__About this exercise__:
Could you filter the data below down to the lines that hold the word "none"?

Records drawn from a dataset
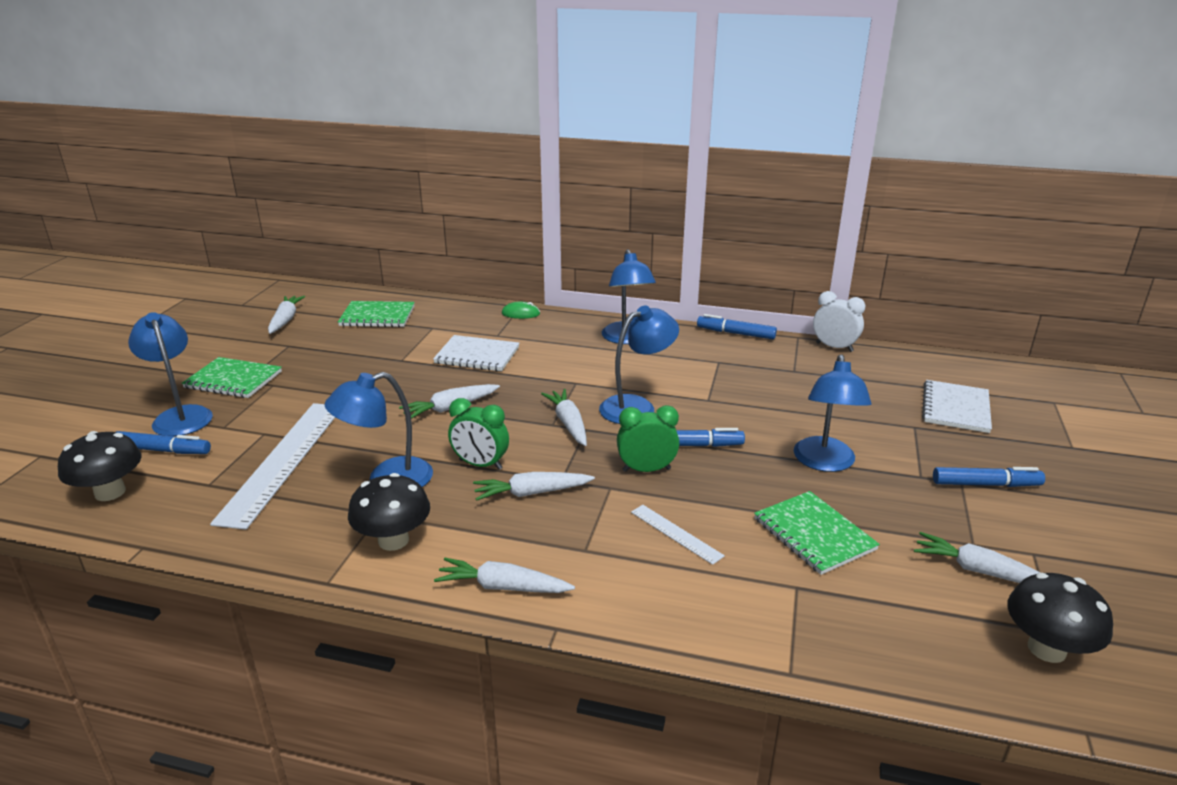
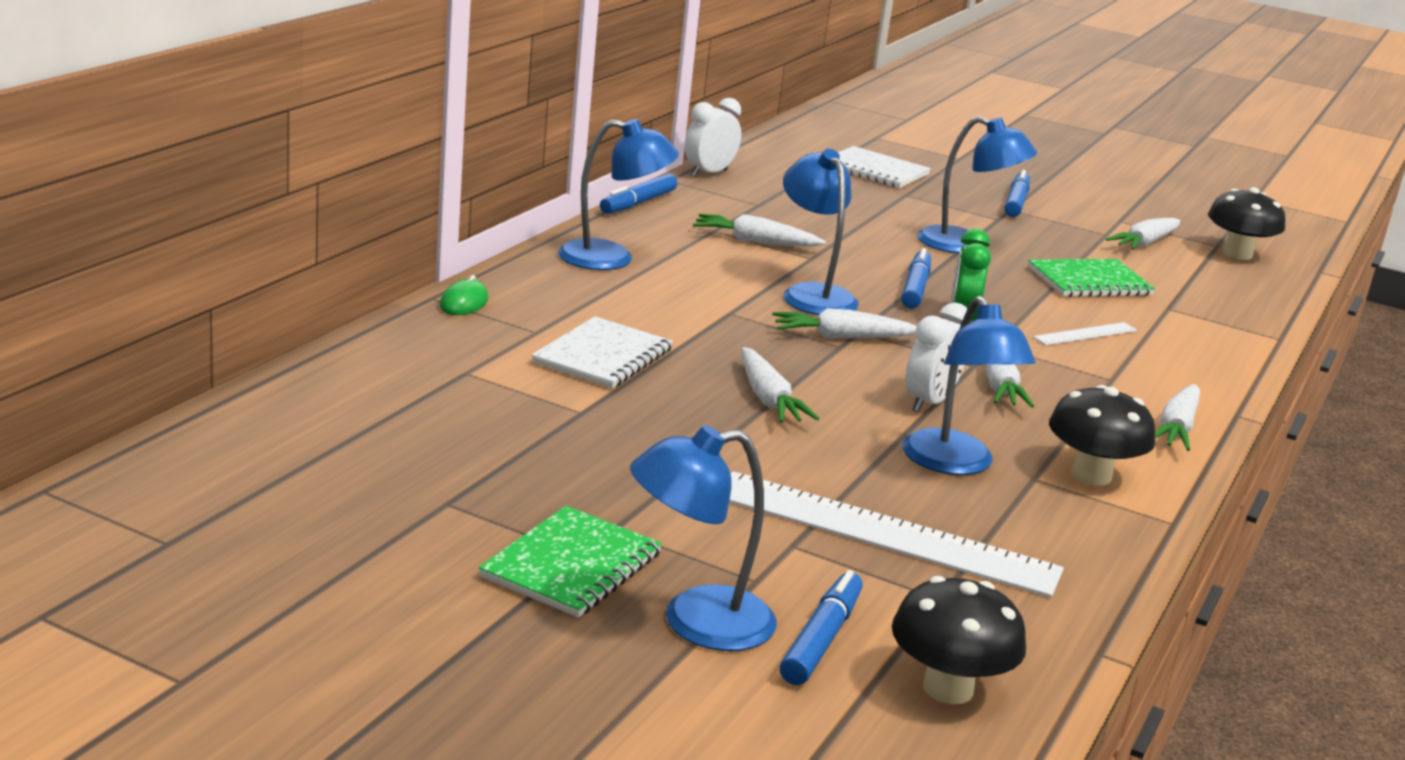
camera: 80 degrees left, 5 degrees down
(285, 320) = (311, 498): white carrot -> white carrot (755, 242)
(377, 316) = (373, 410): green notebook -> none
(480, 464) = (929, 403): green clock -> white clock

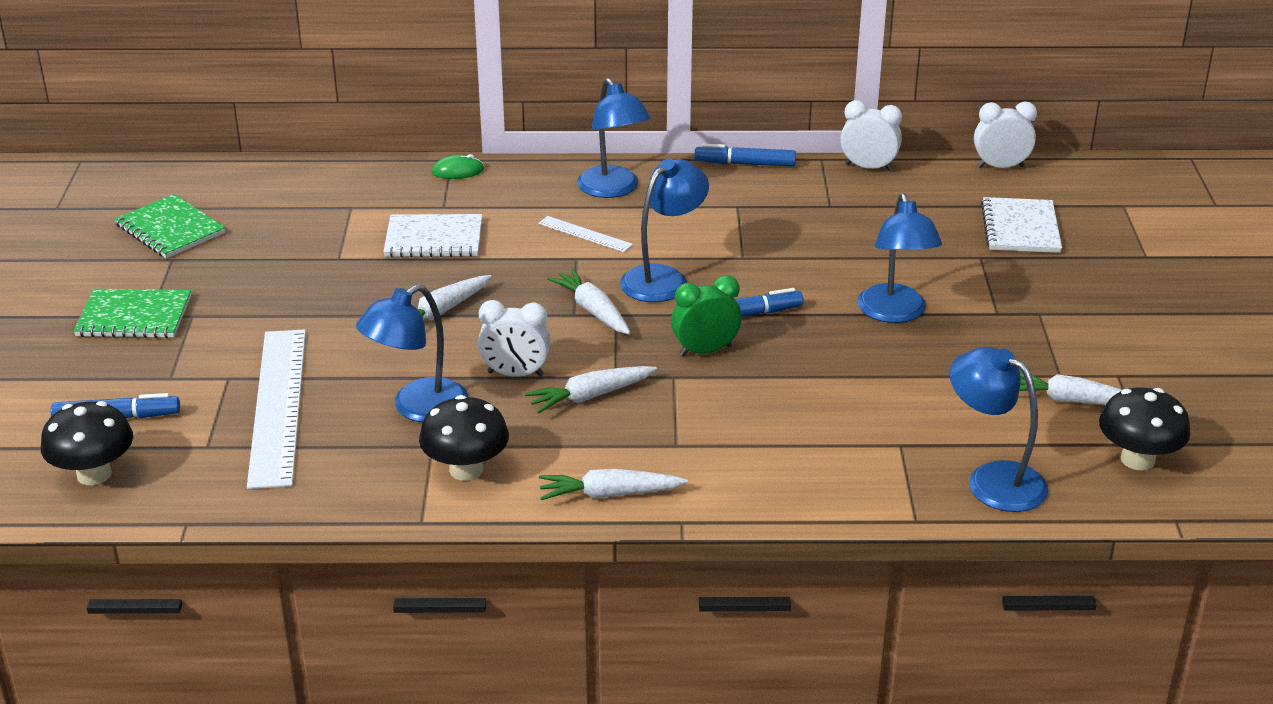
camera: 65 degrees right, 10 degrees up
(696, 622) = (102, 372): blue lamp -> blue lamp (992, 479)
(755, 242) = (739, 227): white carrot -> none
(768, 142) = (1000, 167): none -> white clock
(1016, 202) = (1064, 311): blue marker -> none
(1085, 334) = (763, 413): white ruler -> white ruler (585, 234)
(1089, 281) = (903, 391): green notebook -> green notebook (170, 229)

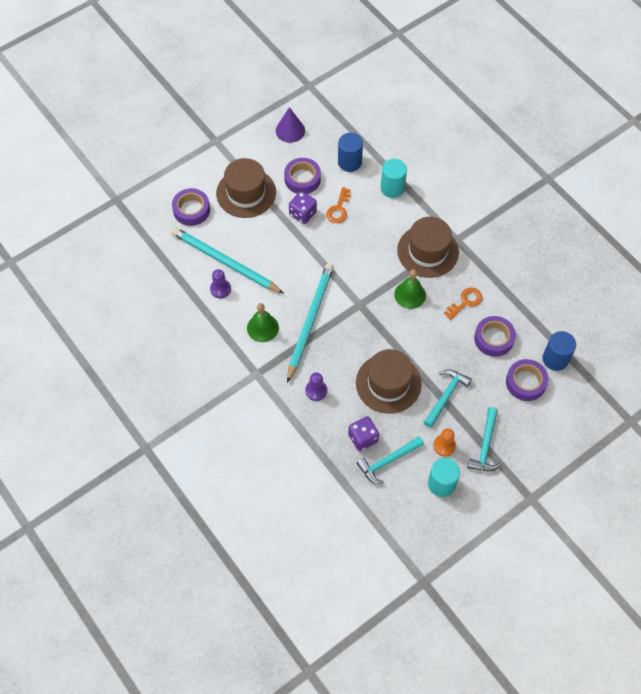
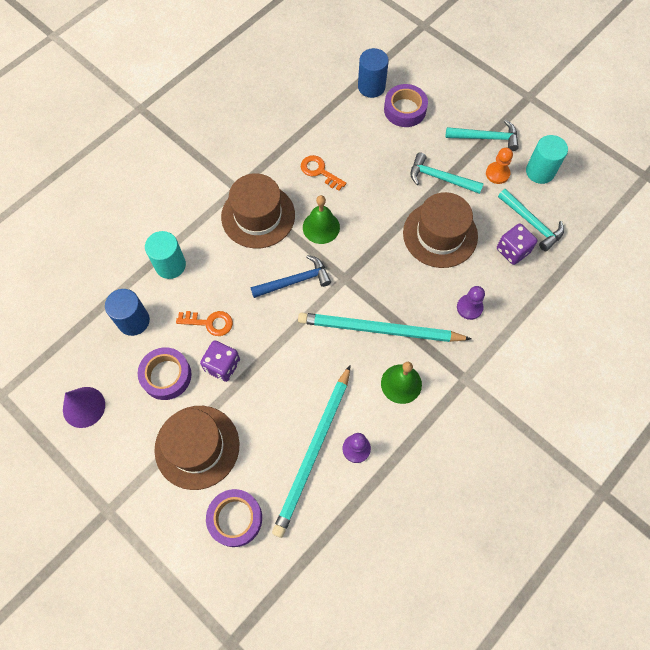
camera: 100 degrees left, 5 degrees up
(363, 269) = (295, 281): none -> blue hammer
(493, 339) = (360, 141): purple tape -> none

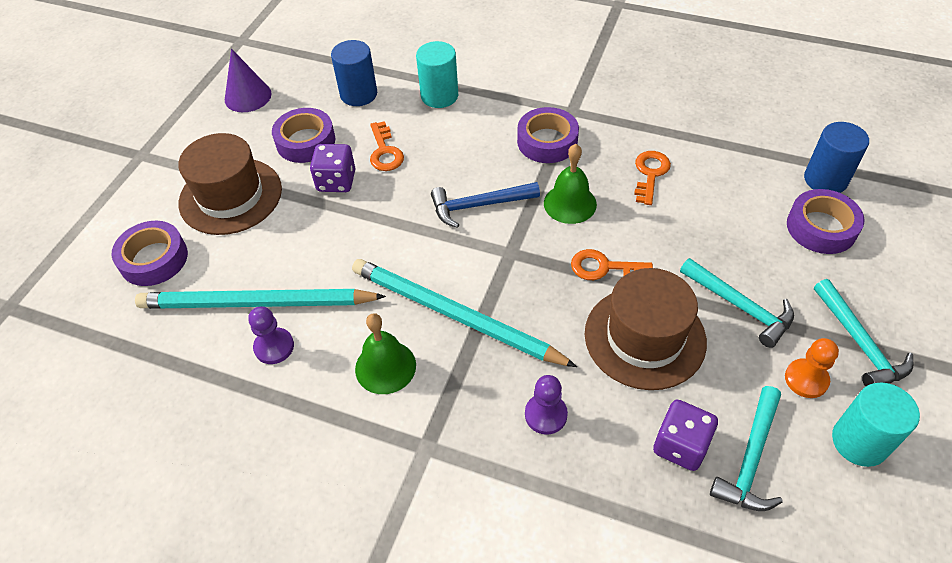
camera: 70 degrees right, 15 degrees down
(258, 216) = (547, 141): brown hat -> purple tape
(295, 281) = (478, 205): blue hammer -> blue hammer turned 120 degrees clockwise
(379, 329) = (454, 315): turquoise pencil -> turquoise pencil turned 45 degrees counterclockwise
(381, 232) = (603, 267): none -> orange key
(440, 178) = (740, 306): turquoise hammer -> turquoise hammer turned 135 degrees clockwise

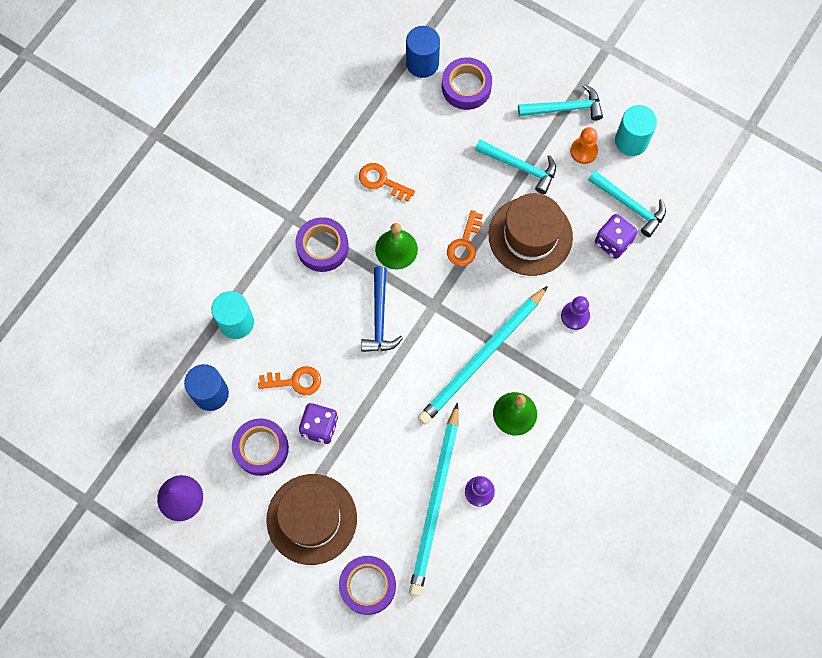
camera: 80 degrees left, 20 degrees up
(740, 306) = (520, 167): turquoise hammer -> turquoise hammer turned 60 degrees clockwise

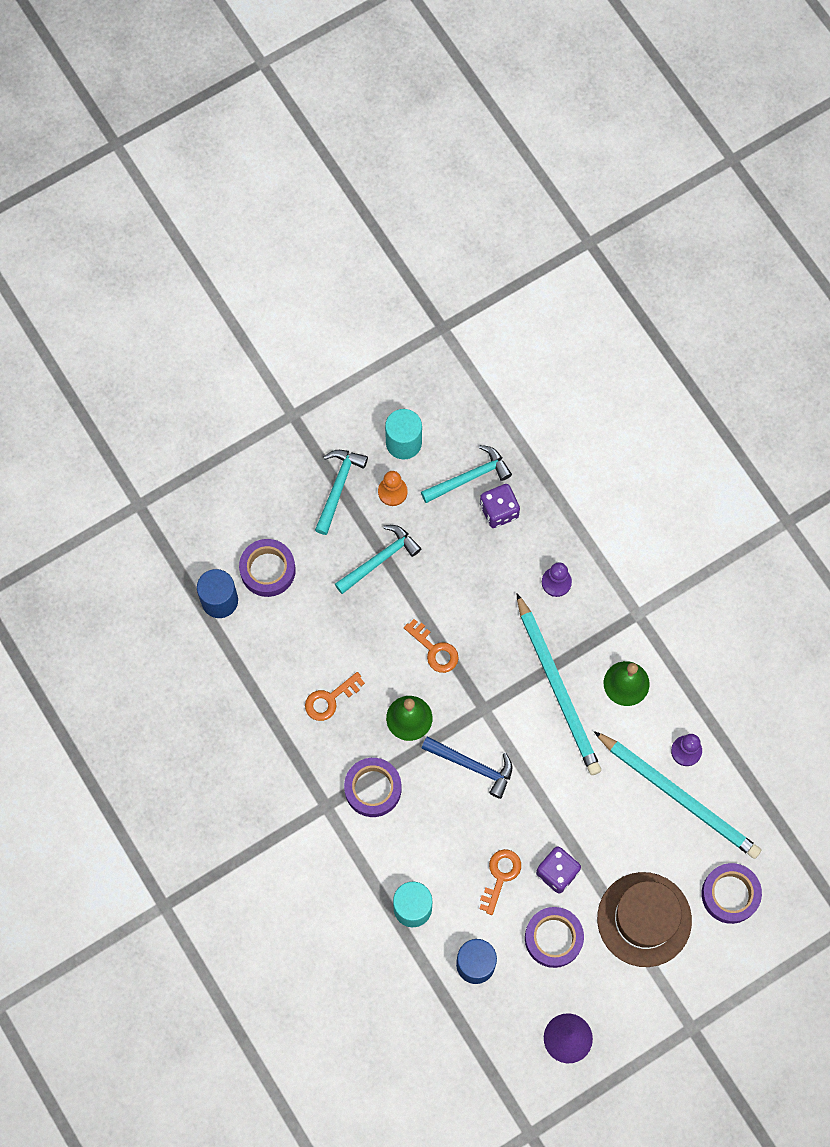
camera: 65 degrees left, 0 degrees up
(530, 236) = (456, 584): brown hat -> none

__Expected answer__:
(377, 316) = (373, 410): green notebook -> none
(755, 242) = (739, 227): white carrot -> none
(768, 142) = (1000, 167): none -> white clock
(1016, 202) = (1064, 311): blue marker -> none
(363, 269) = (295, 281): none -> blue hammer
(493, 339) = (360, 141): purple tape -> none
(381, 232) = (603, 267): none -> orange key
(530, 236) = (456, 584): brown hat -> none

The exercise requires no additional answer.